:: Work item ::
Your answer should be a single number, the count of lines in the material with the string "minus".
_ _ _ _
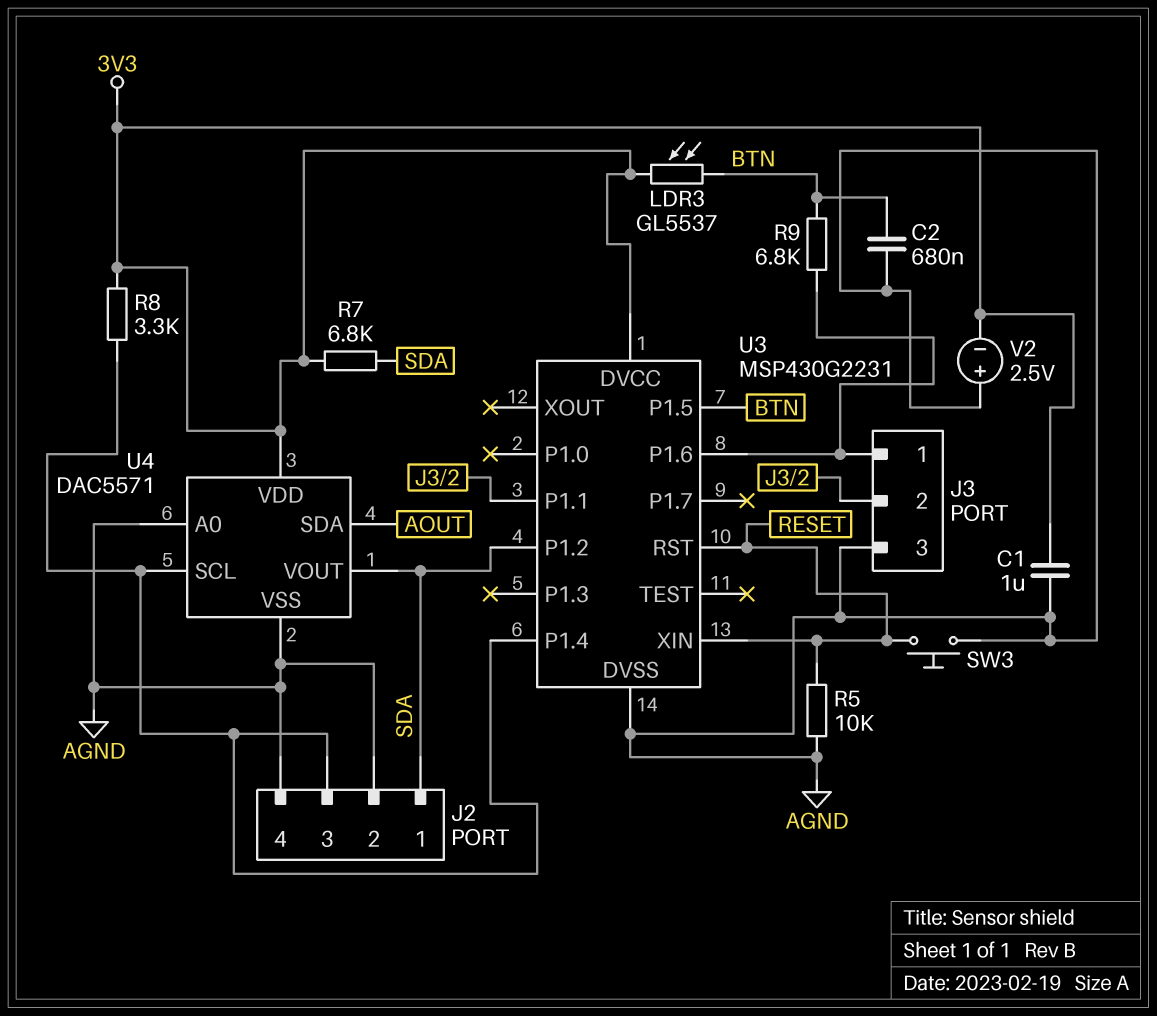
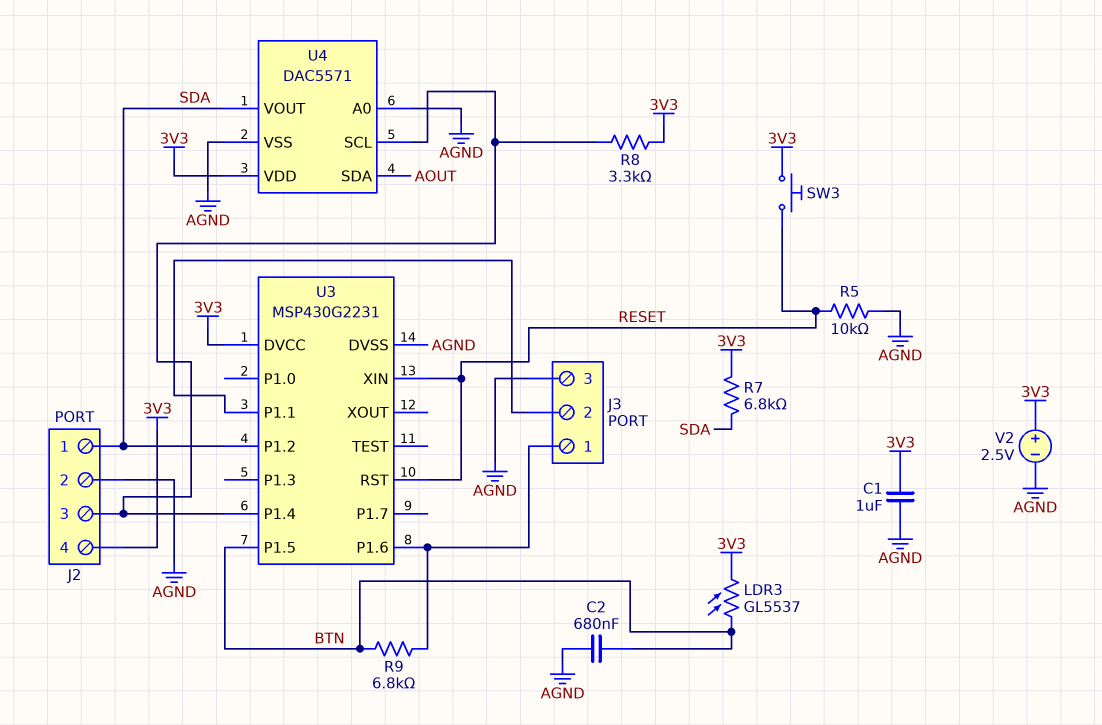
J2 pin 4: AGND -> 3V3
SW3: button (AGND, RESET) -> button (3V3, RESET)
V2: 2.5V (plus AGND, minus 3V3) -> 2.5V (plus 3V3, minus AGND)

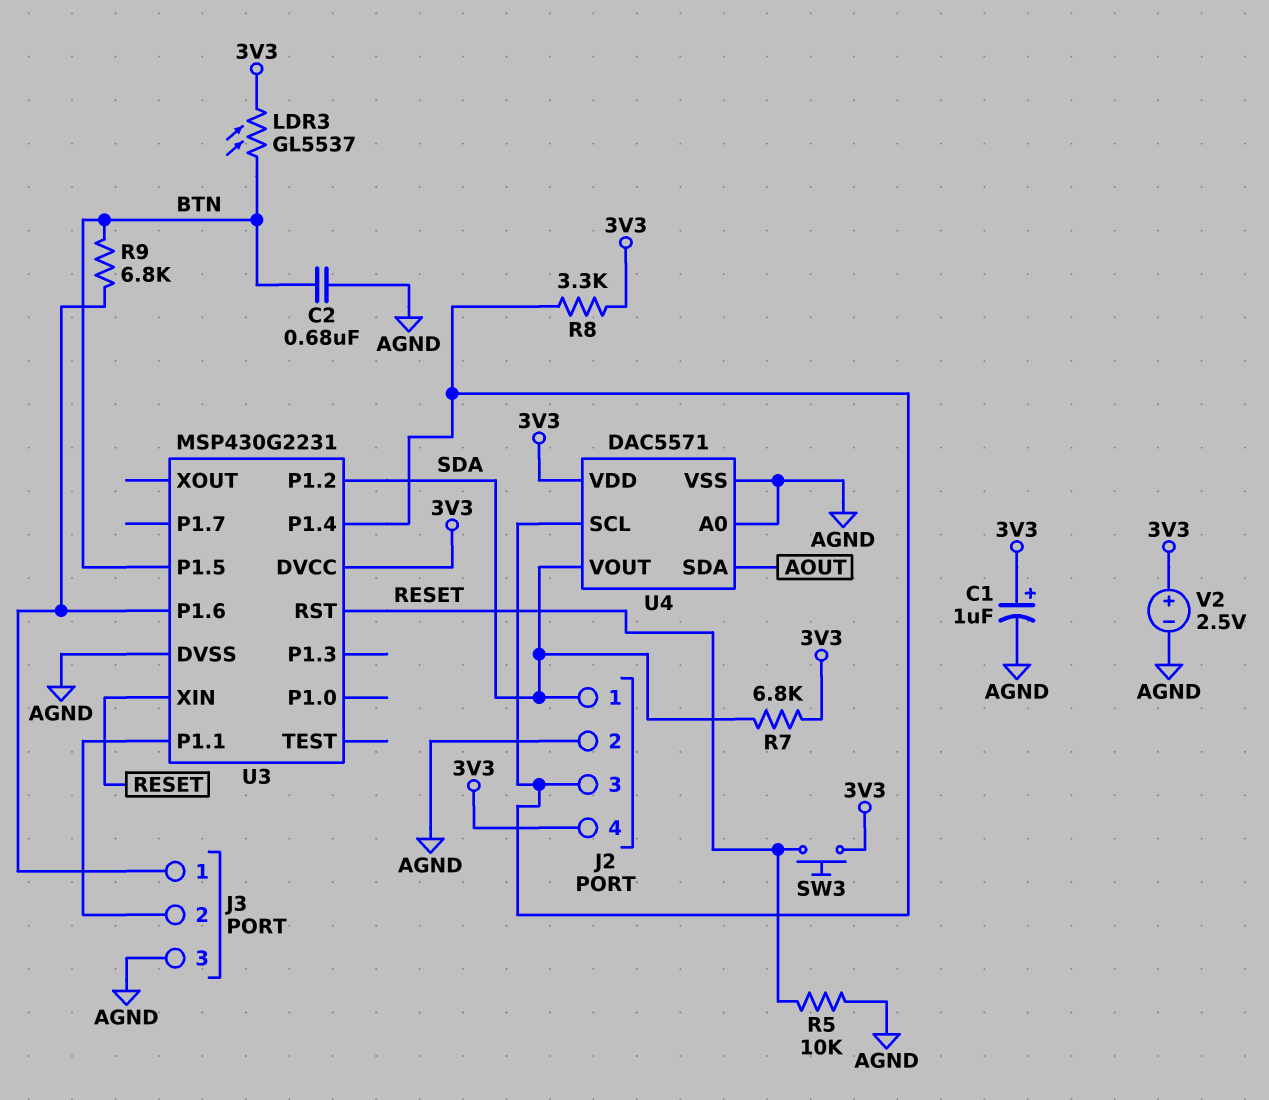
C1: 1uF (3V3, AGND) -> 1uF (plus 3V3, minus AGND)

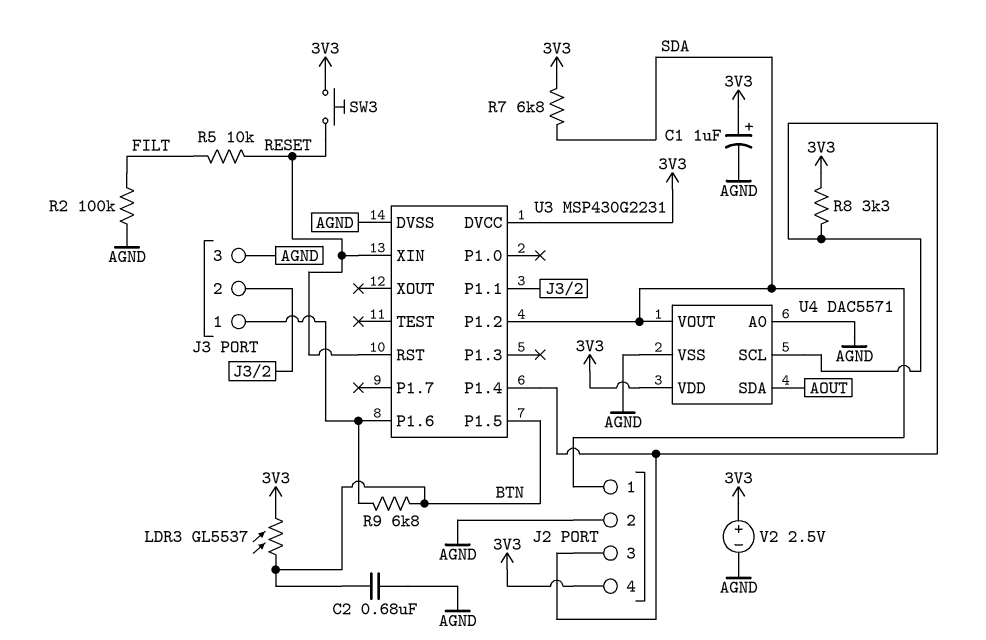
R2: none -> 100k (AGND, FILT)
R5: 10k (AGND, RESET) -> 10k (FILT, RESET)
_ _ _ _
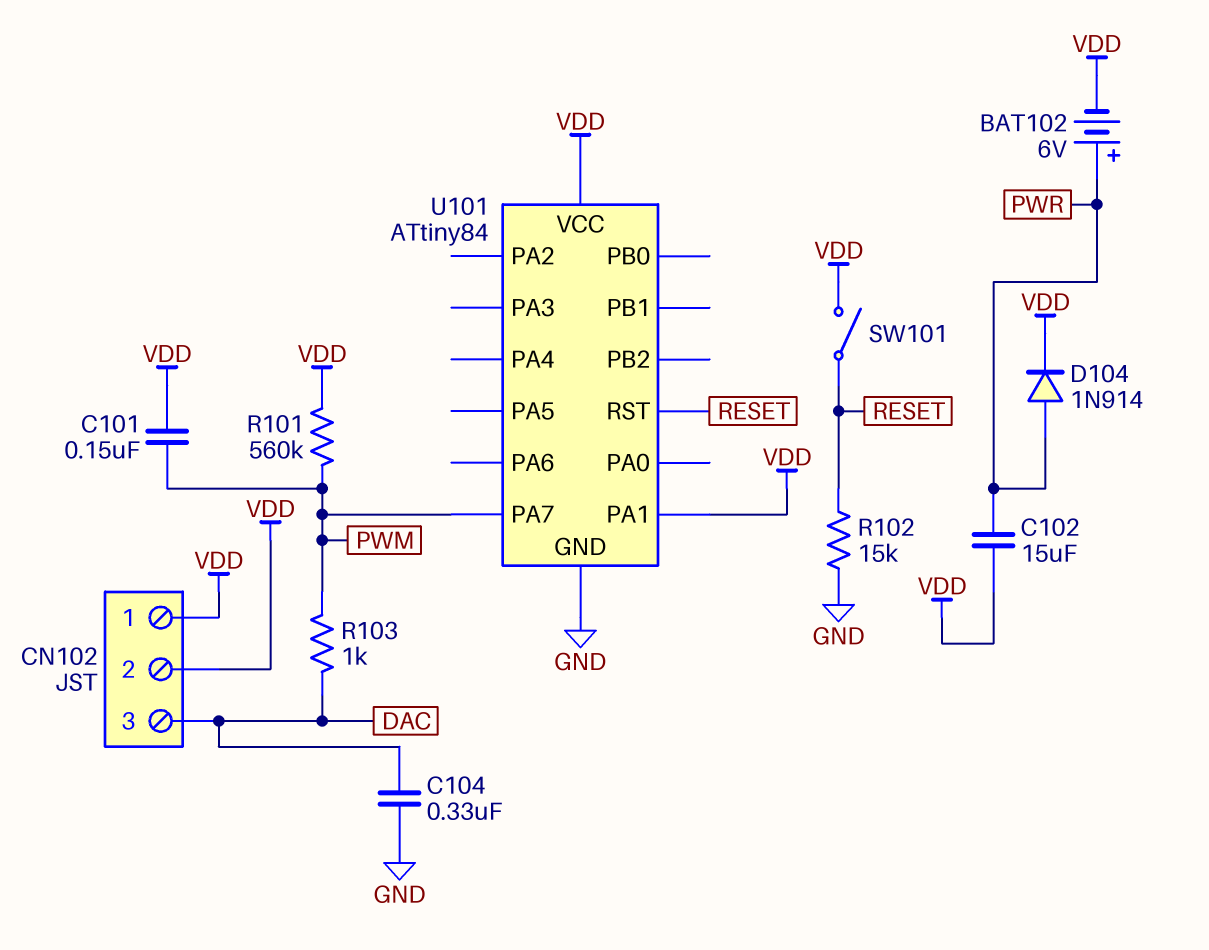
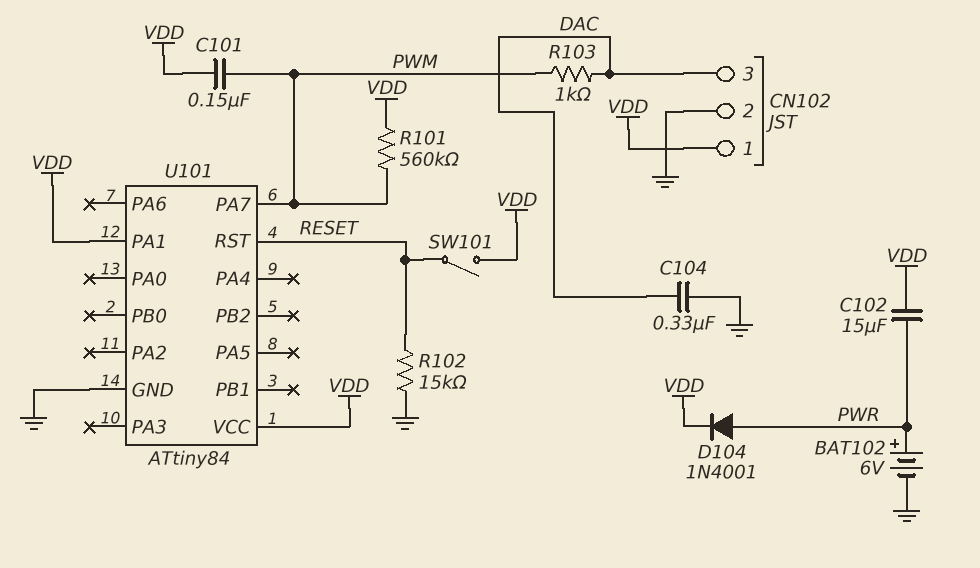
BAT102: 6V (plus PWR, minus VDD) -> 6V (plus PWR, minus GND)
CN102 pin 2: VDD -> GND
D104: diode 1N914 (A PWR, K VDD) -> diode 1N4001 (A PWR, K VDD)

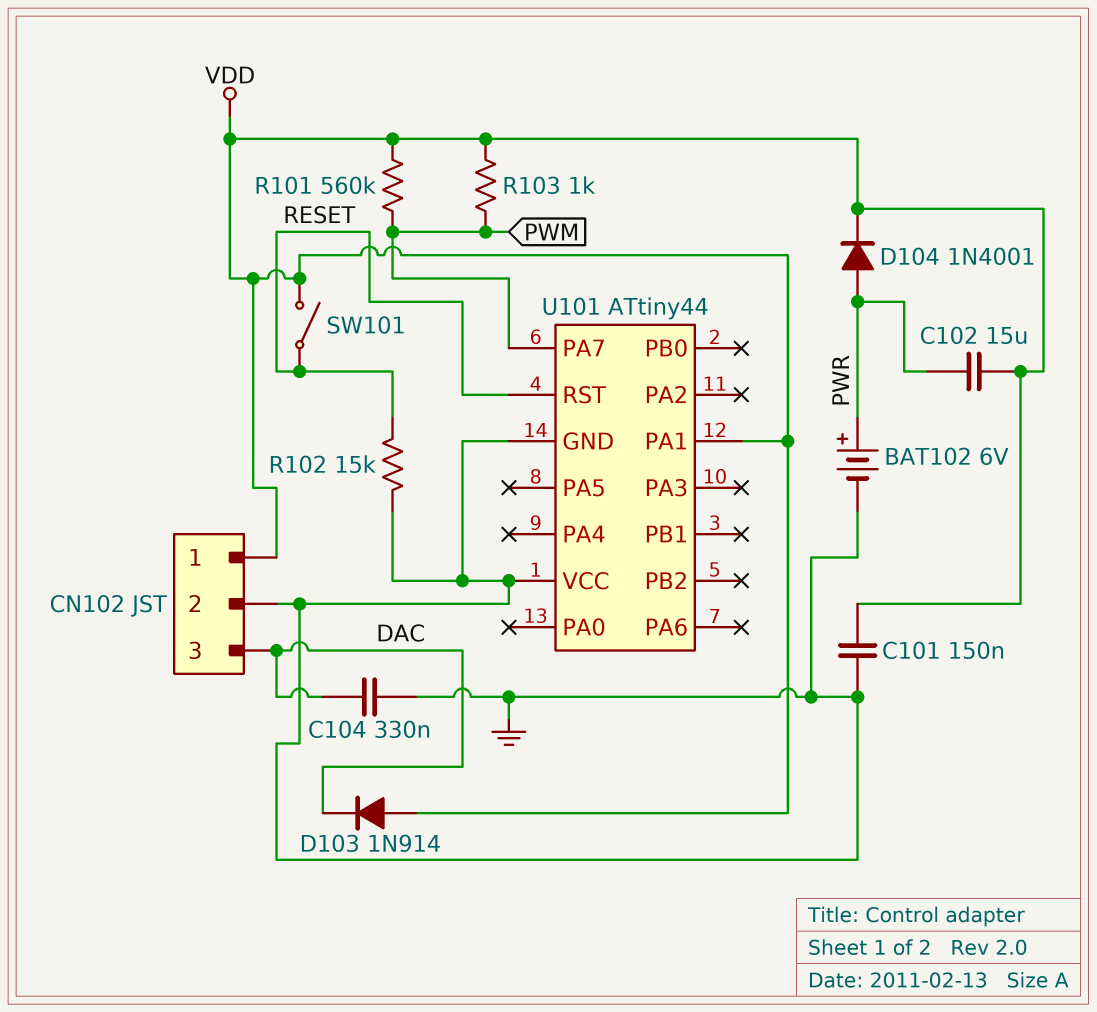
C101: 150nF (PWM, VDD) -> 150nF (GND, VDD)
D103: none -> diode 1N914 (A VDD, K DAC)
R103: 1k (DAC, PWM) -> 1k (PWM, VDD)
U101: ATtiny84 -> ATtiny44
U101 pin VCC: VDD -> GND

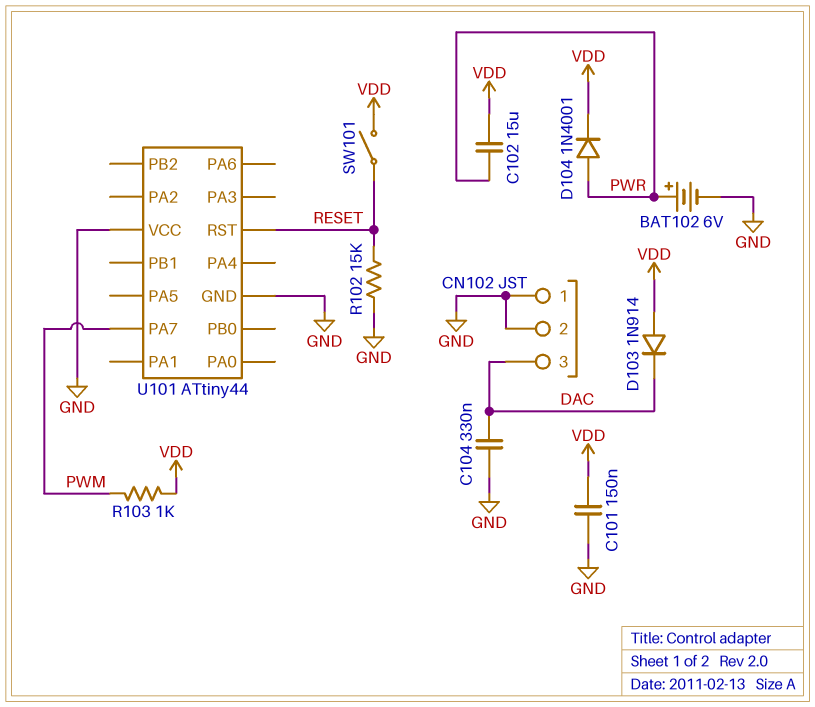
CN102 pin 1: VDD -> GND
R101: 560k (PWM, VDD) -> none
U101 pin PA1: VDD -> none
_ _ _ _
:: Problem solution ::
3